* _Written task_:
Begin at the line holding "brown hat: 3 -> 1" and set down exactly each line through the last one below, omitting pictures. Include nothing else.

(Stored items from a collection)
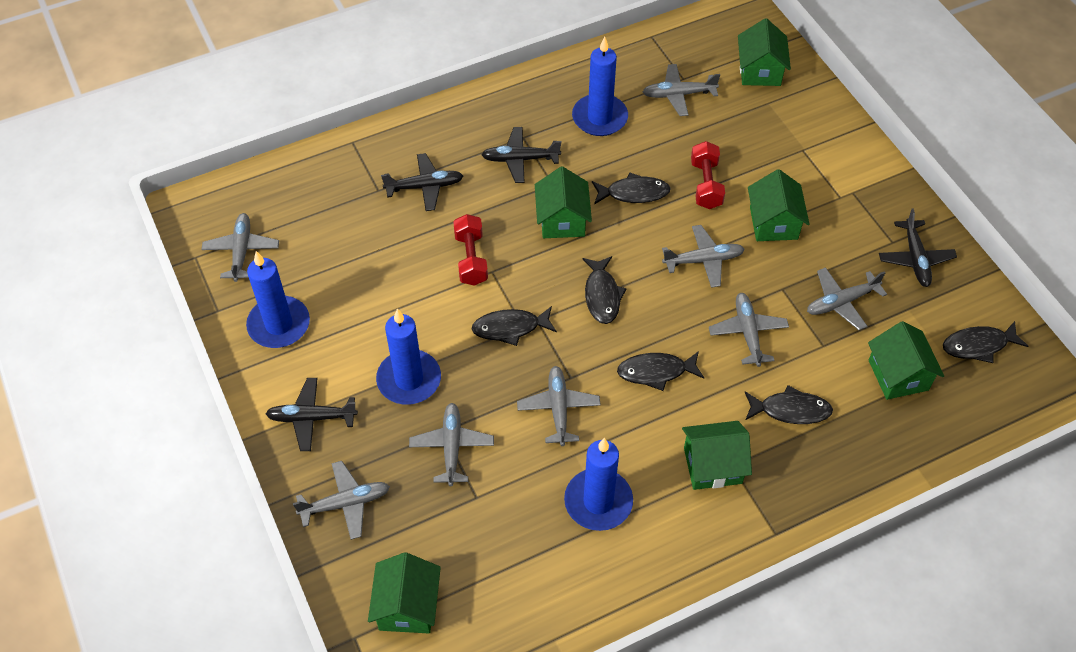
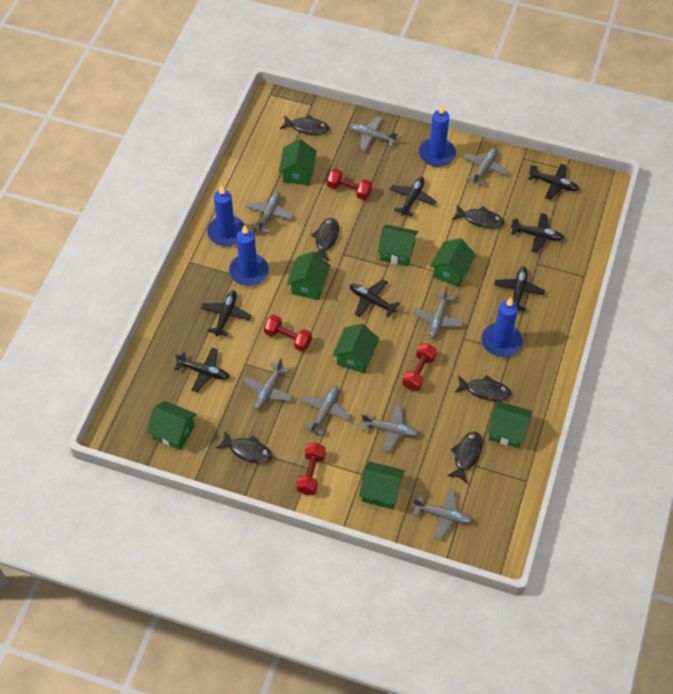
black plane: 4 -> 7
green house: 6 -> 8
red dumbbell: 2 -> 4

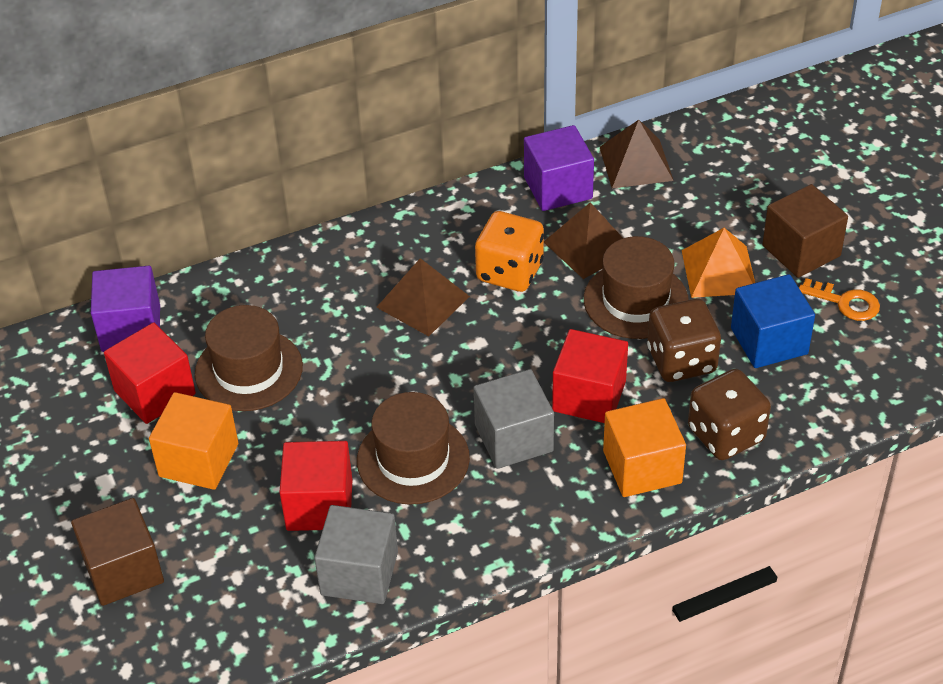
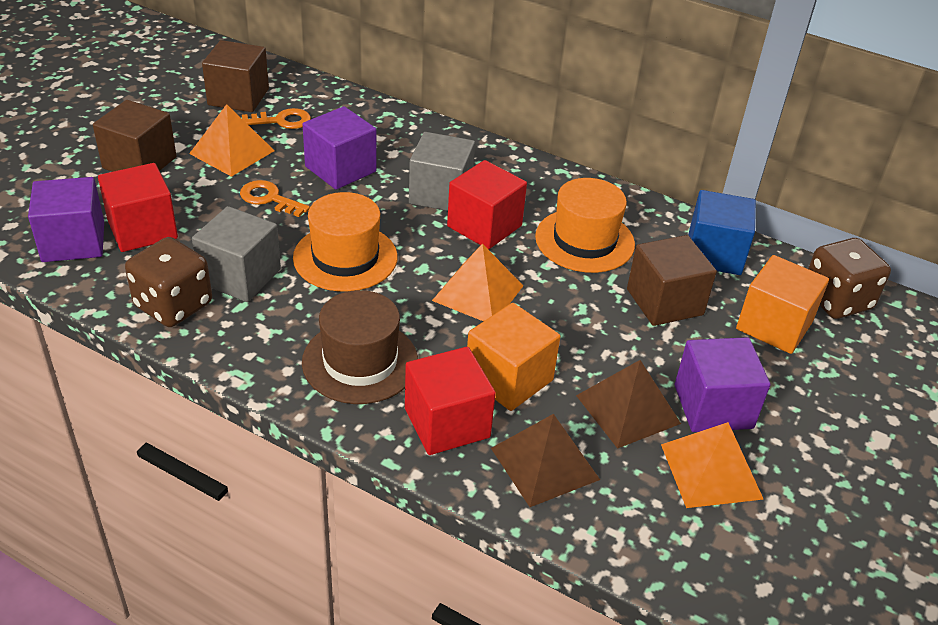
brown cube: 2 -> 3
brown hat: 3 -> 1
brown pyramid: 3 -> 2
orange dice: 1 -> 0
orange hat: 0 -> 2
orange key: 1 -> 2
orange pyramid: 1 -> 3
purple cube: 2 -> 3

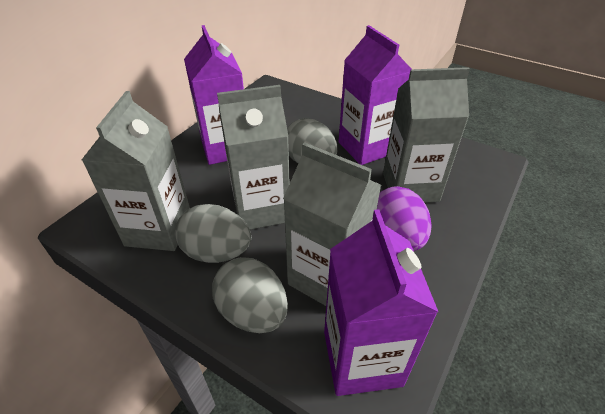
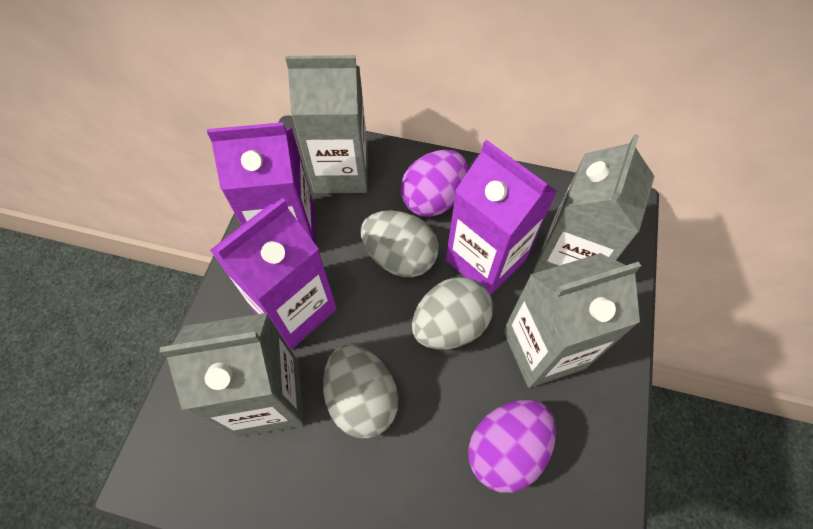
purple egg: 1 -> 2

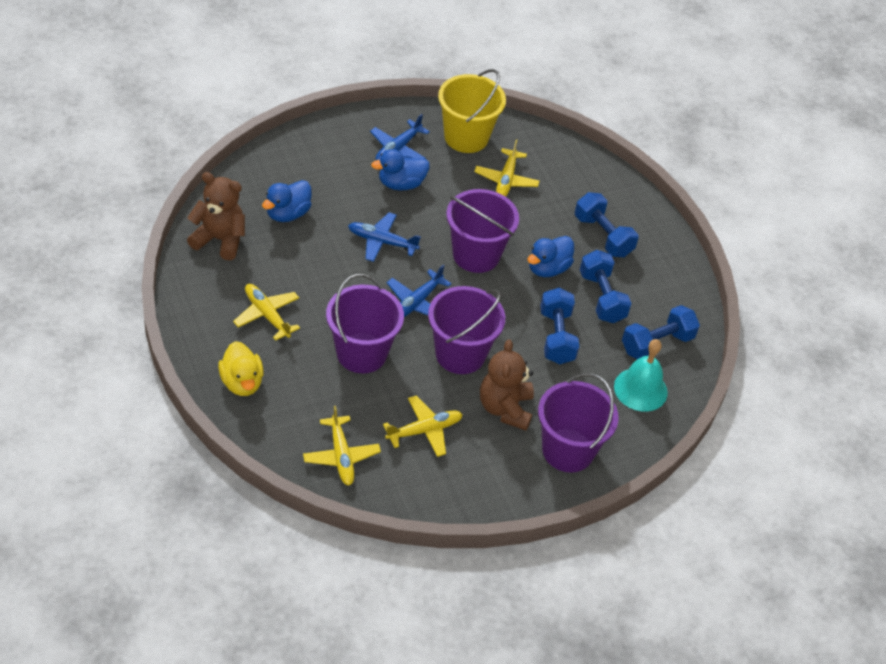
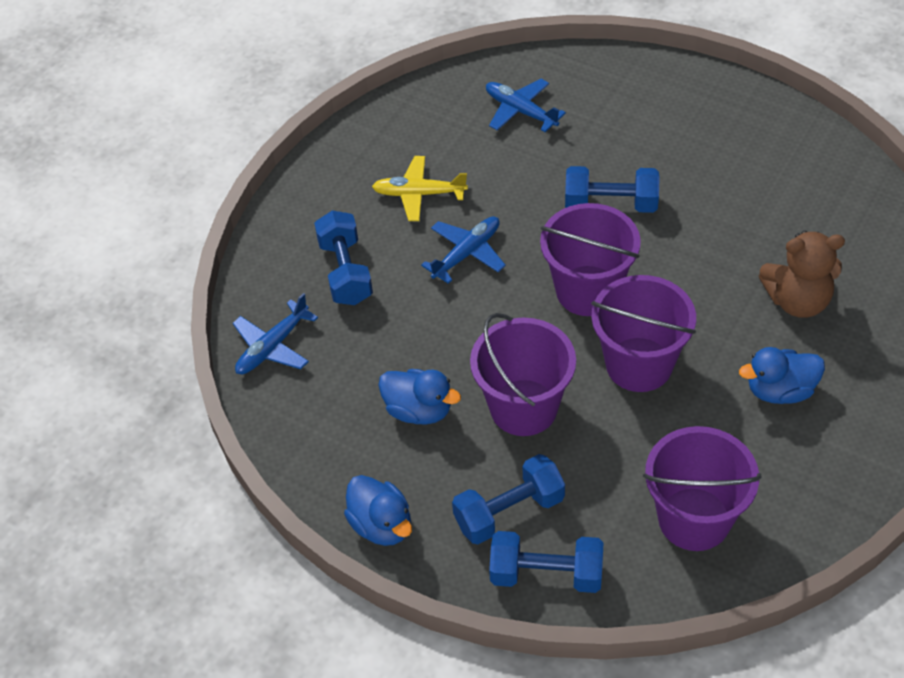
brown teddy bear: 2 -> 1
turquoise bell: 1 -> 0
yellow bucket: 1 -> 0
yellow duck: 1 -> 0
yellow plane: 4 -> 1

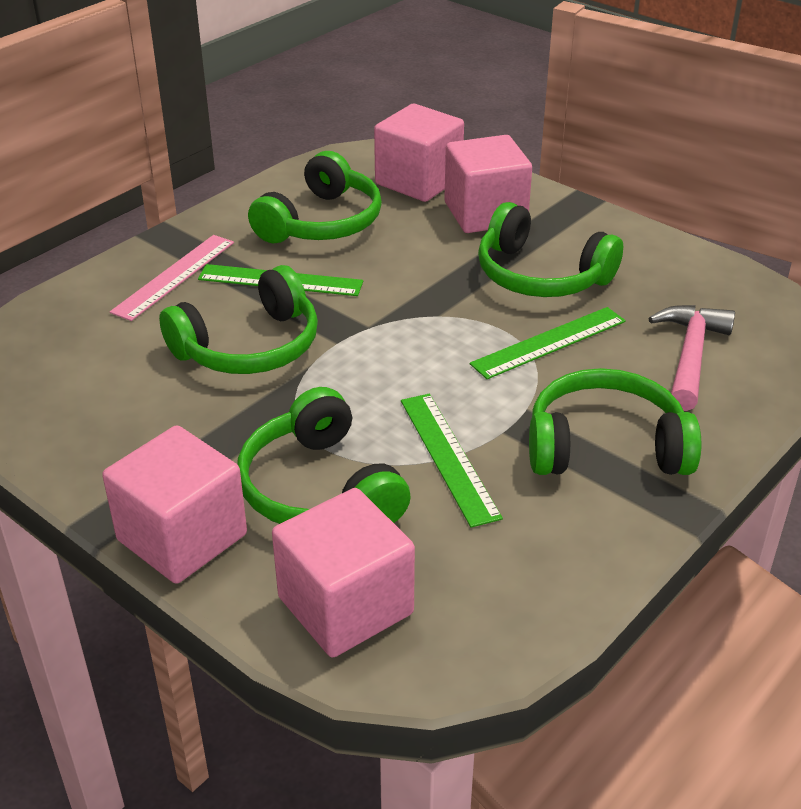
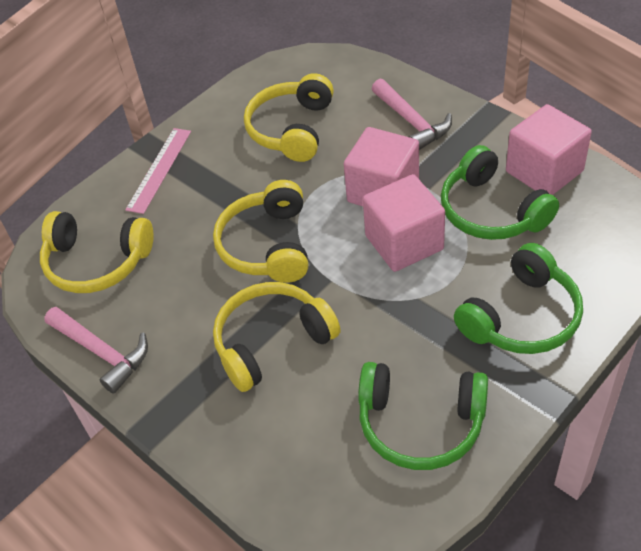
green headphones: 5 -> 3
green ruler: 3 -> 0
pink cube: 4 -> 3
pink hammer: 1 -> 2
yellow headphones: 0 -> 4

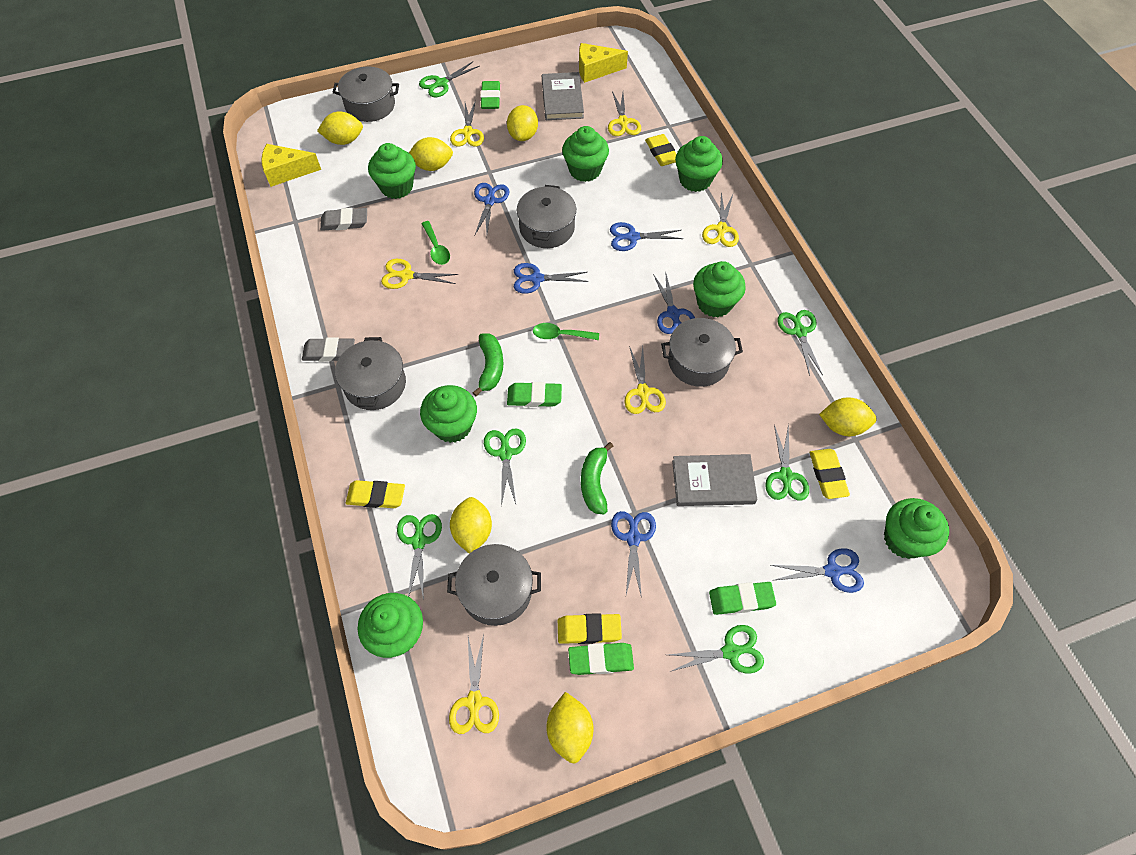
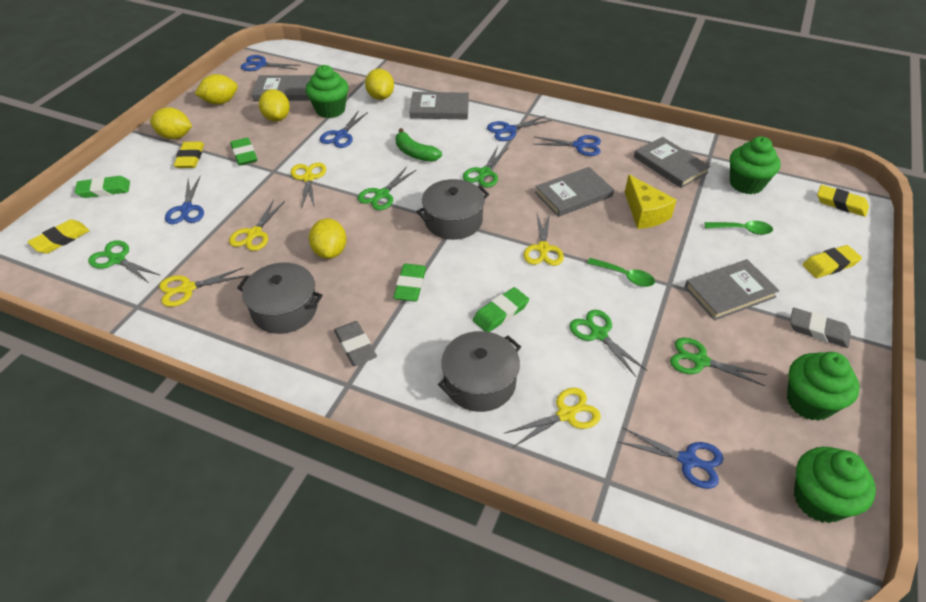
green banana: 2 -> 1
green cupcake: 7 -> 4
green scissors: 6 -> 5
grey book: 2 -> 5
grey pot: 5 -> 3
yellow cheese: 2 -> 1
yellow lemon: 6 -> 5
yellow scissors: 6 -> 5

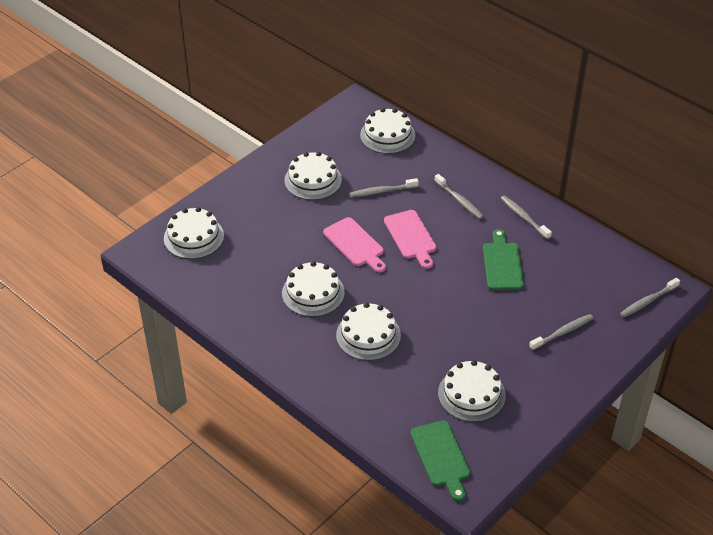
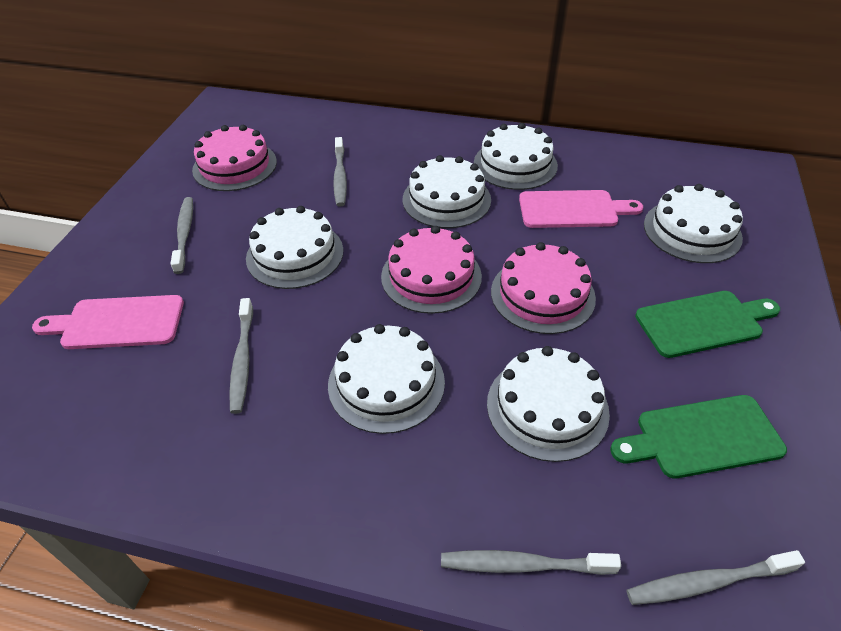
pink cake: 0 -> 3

* _Result for this task_:
brown hat: 3 -> 1
brown pyramid: 3 -> 2
orange dice: 1 -> 0
orange hat: 0 -> 2
orange key: 1 -> 2
orange pyramid: 1 -> 3
purple cube: 2 -> 3

purple egg: 1 -> 2

brown teddy bear: 2 -> 1
turquoise bell: 1 -> 0
yellow bucket: 1 -> 0
yellow duck: 1 -> 0
yellow plane: 4 -> 1

green headphones: 5 -> 3
green ruler: 3 -> 0
pink cube: 4 -> 3
pink hammer: 1 -> 2
yellow headphones: 0 -> 4

green banana: 2 -> 1
green cupcake: 7 -> 4
green scissors: 6 -> 5
grey book: 2 -> 5
grey pot: 5 -> 3
yellow cheese: 2 -> 1
yellow lemon: 6 -> 5
yellow scissors: 6 -> 5

pink cake: 0 -> 3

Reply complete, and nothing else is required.